--- Problem requirements ---
Repeat only the lines below from the one that contains "Segment: <item>stroma</item>. Return" through the final line, exactly. Omit pictures.

-- BEGIN Excerpted data --

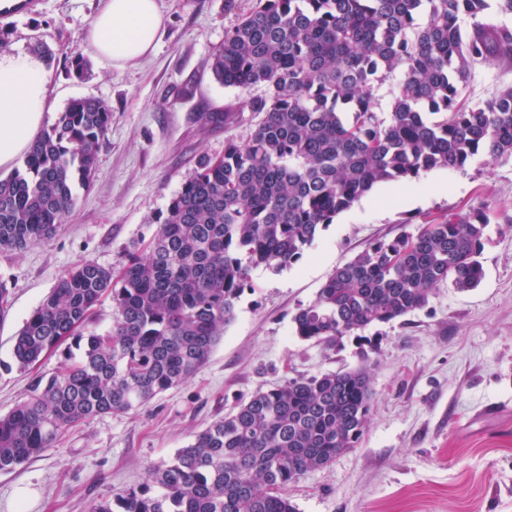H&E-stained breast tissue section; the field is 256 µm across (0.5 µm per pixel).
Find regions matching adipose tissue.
I'll return each instance as SVG.
<instances>
[{
    "label": "adipose tissue",
    "instance_id": "ef3b65f1",
    "mask_svg": "<svg viewBox=\"0 0 512 512\" xmlns=\"http://www.w3.org/2000/svg\"><path fill=\"white\" fill-rule=\"evenodd\" d=\"M164 21L158 0H99L87 42L112 67H133L154 52ZM51 109L45 59L33 52L0 51V169L27 153Z\"/></svg>",
    "mask_w": 512,
    "mask_h": 512
}]
</instances>
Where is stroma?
I'll return each mask as SVG.
<instances>
[{
    "instance_id": "obj_1",
    "label": "stroma",
    "mask_w": 512,
    "mask_h": 512,
    "mask_svg": "<svg viewBox=\"0 0 512 512\" xmlns=\"http://www.w3.org/2000/svg\"><path fill=\"white\" fill-rule=\"evenodd\" d=\"M98 0H22L0 11L11 47L45 41L54 108L103 99L112 123L98 149L90 188L79 190L59 232L27 250L0 251V281L11 304L0 318V415L8 414L57 357L22 371L13 338L83 260L120 268L134 244L193 174L201 156L219 157L227 136L258 121L244 92L209 68L224 32L255 0H159L166 20L153 54L115 69L93 59L86 34ZM90 60L83 77L75 59ZM512 84V65L476 66L464 98L482 104ZM235 110L231 125L200 114ZM382 183L324 230L293 267L251 272L235 320L208 361L185 382L123 414L68 430L41 456L0 471V512H87L94 502L146 483L193 435L235 412L255 393L300 375L368 361L372 405L356 448L308 472L286 493L299 512H512V160L478 156L462 170H433L394 193ZM472 209L490 222L479 286L444 284L404 319L343 337L336 347L295 336L292 318L311 303L337 266L370 243Z\"/></svg>"
}]
</instances>
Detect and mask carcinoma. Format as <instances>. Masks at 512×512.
I'll use <instances>...</instances> for the list:
<instances>
[{
    "label": "carcinoma",
    "mask_w": 512,
    "mask_h": 512,
    "mask_svg": "<svg viewBox=\"0 0 512 512\" xmlns=\"http://www.w3.org/2000/svg\"><path fill=\"white\" fill-rule=\"evenodd\" d=\"M488 9V0H256L210 68L248 92L245 106L261 119L246 138L227 136L223 156L199 159L119 271L77 264L18 331L19 369L55 353L59 361L0 416V470L192 376L235 320L251 270L297 264L375 185L462 170L480 154L512 159V85L480 106L460 99L475 66L512 64V28ZM111 119L102 99L70 100L23 166L0 177L1 251L58 232L93 181ZM488 223L472 209L372 243L298 310L295 335L334 347L424 308L441 284L476 287ZM105 298L113 324L98 332L89 322ZM371 396L364 363L290 378L195 434L150 484L89 512H297L286 488L357 446Z\"/></svg>",
    "instance_id": "cac0c4a2"
}]
</instances>
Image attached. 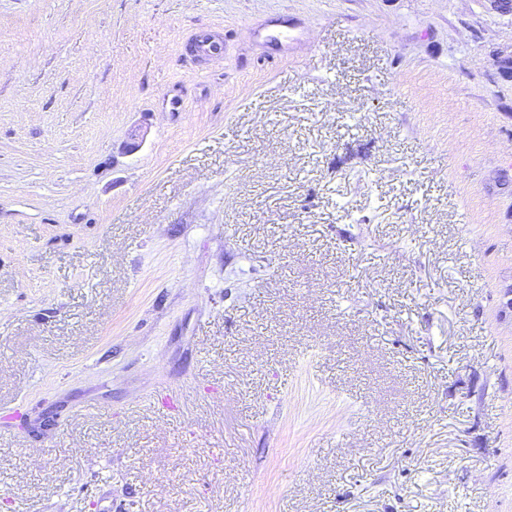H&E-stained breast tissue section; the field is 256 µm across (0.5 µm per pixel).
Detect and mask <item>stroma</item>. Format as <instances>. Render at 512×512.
Listing matches in <instances>:
<instances>
[{"instance_id":"1","label":"stroma","mask_w":512,"mask_h":512,"mask_svg":"<svg viewBox=\"0 0 512 512\" xmlns=\"http://www.w3.org/2000/svg\"><path fill=\"white\" fill-rule=\"evenodd\" d=\"M511 55L489 0H0V512H512Z\"/></svg>"}]
</instances>
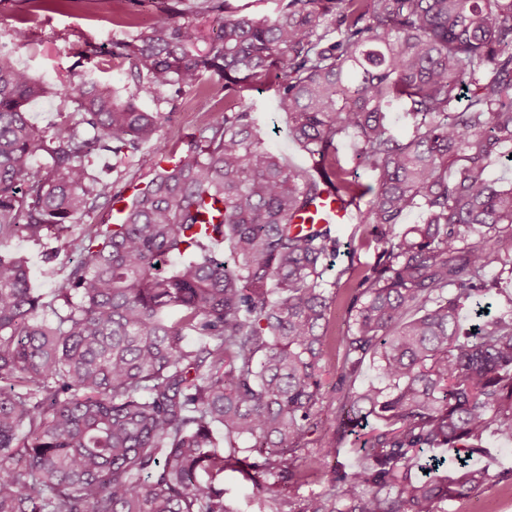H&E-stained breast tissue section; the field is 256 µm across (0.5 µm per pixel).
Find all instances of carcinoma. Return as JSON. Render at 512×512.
I'll return each mask as SVG.
<instances>
[{"label":"carcinoma","mask_w":512,"mask_h":512,"mask_svg":"<svg viewBox=\"0 0 512 512\" xmlns=\"http://www.w3.org/2000/svg\"><path fill=\"white\" fill-rule=\"evenodd\" d=\"M277 2L257 19L231 0H166L170 16H222L219 33L199 49L191 22L160 19L113 44L137 94L70 80L60 95L80 121L49 135L27 118L45 86L0 50V512H236L224 471L263 491L349 442L351 472L296 511L265 490L264 512H441L493 481L480 460L488 440L512 443V296L482 325L462 319L512 282V184L490 174L512 154V0ZM209 73L224 110L132 186L117 223L73 237L122 196L89 159L110 155L119 180L129 154L167 153L164 113L139 99L201 92ZM260 85L307 166L265 145L243 104ZM330 189L372 195L353 222L381 252L351 285L345 269L324 280L336 225L291 227ZM19 238L80 255L61 278L47 269L49 301ZM348 285L330 394L331 306ZM367 358L379 382L360 385ZM111 206L113 210L112 201L109 198H101L98 201V207L89 216H82L76 220L73 231L76 235L81 234L83 231V224H111Z\"/></svg>","instance_id":"1"}]
</instances>
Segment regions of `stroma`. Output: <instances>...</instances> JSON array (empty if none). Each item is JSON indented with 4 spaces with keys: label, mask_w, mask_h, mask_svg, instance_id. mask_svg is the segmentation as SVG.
<instances>
[{
    "label": "stroma",
    "mask_w": 512,
    "mask_h": 512,
    "mask_svg": "<svg viewBox=\"0 0 512 512\" xmlns=\"http://www.w3.org/2000/svg\"><path fill=\"white\" fill-rule=\"evenodd\" d=\"M109 13L76 8L60 11H34L31 0H0V46L9 50L17 66L43 79L47 93L30 103L27 116L33 126L53 132L63 121H78L74 104L56 94L60 81L78 78L84 71L111 84L120 98L135 94L136 86L127 67L113 63L108 51L114 41L131 39L134 31L111 24ZM205 93L173 98L162 92L159 99L143 100L144 108L164 113L161 135L169 148L183 149L191 134L208 120L211 112L224 106L222 82L213 77ZM244 103L257 119L267 145L294 167L304 166L306 157L288 136V118L276 109L272 89L249 92ZM338 235L341 245L334 267L326 272L335 281L338 270L348 266L369 269L377 251L355 236L354 227L343 224ZM442 512H512V479L496 481L468 499L449 500Z\"/></svg>",
    "instance_id": "1"
}]
</instances>
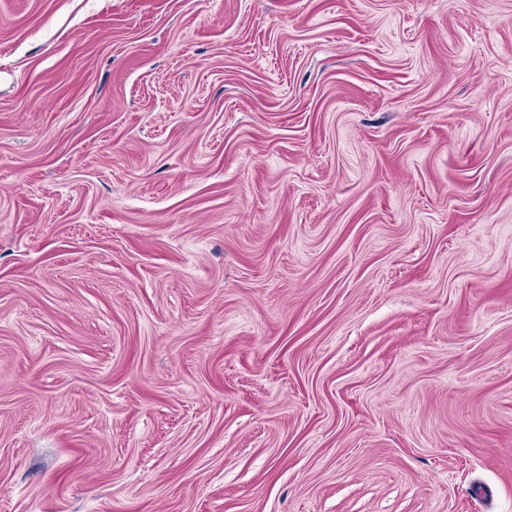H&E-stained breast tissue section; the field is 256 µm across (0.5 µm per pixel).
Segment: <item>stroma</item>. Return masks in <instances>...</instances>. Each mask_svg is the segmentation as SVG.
Returning <instances> with one entry per match:
<instances>
[{
	"instance_id": "35a3bbf8",
	"label": "stroma",
	"mask_w": 512,
	"mask_h": 512,
	"mask_svg": "<svg viewBox=\"0 0 512 512\" xmlns=\"http://www.w3.org/2000/svg\"><path fill=\"white\" fill-rule=\"evenodd\" d=\"M0 512H512V0H0Z\"/></svg>"
}]
</instances>
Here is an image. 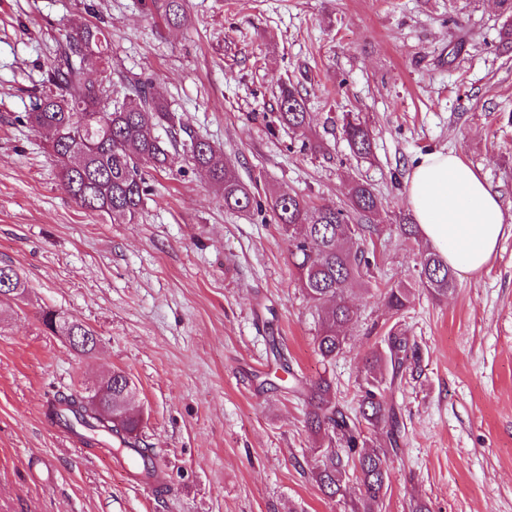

-- END Excerpted data --

--- Reply to the task ---
Segment: <item>stroma</item>. Return masks in <instances>...</instances>. Each mask_svg is the segmentation as SVG.
Returning <instances> with one entry per match:
<instances>
[{
	"instance_id": "35a3bbf8",
	"label": "stroma",
	"mask_w": 512,
	"mask_h": 512,
	"mask_svg": "<svg viewBox=\"0 0 512 512\" xmlns=\"http://www.w3.org/2000/svg\"><path fill=\"white\" fill-rule=\"evenodd\" d=\"M0 512H512V0H0Z\"/></svg>"
}]
</instances>
Here is an image. 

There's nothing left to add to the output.